● HOW TO COMPLETE THIS TASK:
Each entry below should be restated word for word, without any picture it contains.

(Scene change data)
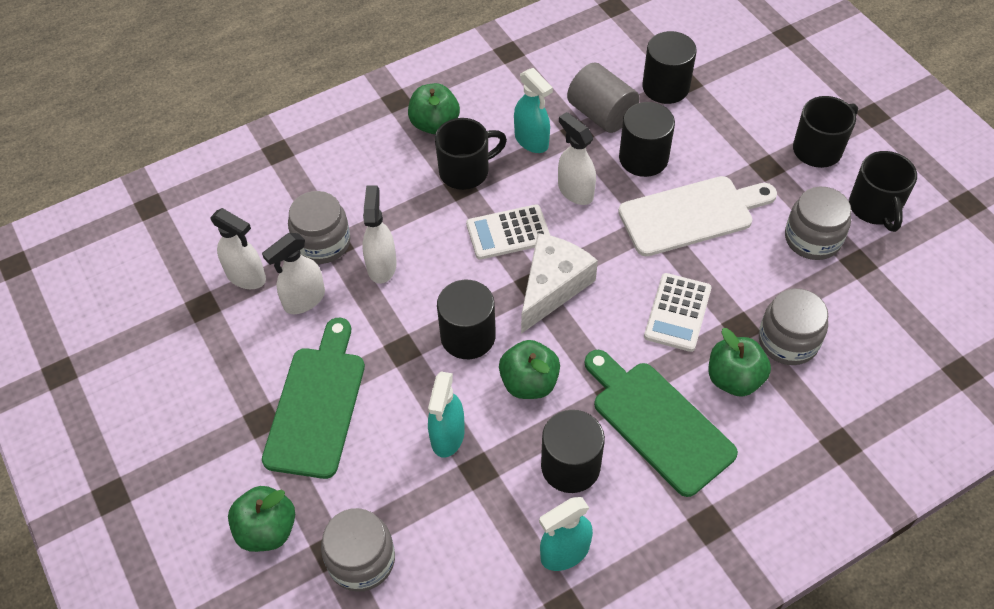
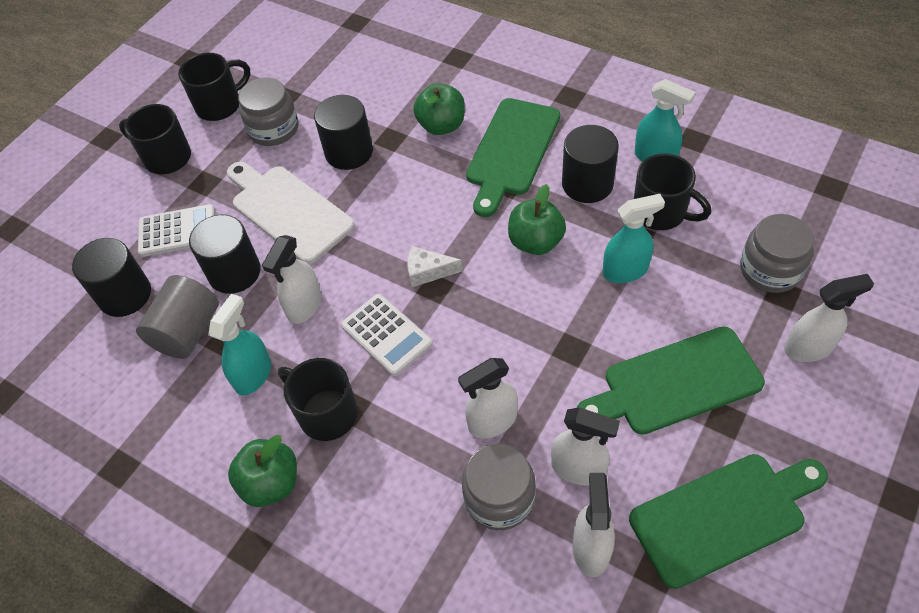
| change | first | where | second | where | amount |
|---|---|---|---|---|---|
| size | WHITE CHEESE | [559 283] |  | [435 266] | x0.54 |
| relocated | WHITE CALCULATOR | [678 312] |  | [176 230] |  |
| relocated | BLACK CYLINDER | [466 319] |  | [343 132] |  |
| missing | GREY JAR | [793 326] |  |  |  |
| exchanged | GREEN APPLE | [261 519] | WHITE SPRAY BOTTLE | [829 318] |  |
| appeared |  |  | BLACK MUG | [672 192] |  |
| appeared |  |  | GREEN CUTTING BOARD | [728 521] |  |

● ANSWER TO THE EXERCISE:
| change | first | where | second | where | amount |
|---|---|---|---|---|---|
| size | WHITE CHEESE | [559 283] |  | [435 266] | x0.54 |
| relocated | WHITE CALCULATOR | [678 312] |  | [176 230] |  |
| relocated | BLACK CYLINDER | [466 319] |  | [343 132] |  |
| missing | GREY JAR | [793 326] |  |  |  |
| exchanged | GREEN APPLE | [261 519] | WHITE SPRAY BOTTLE | [829 318] |  |
| appeared |  |  | BLACK MUG | [672 192] |  |
| appeared |  |  | GREEN CUTTING BOARD | [728 521] |  |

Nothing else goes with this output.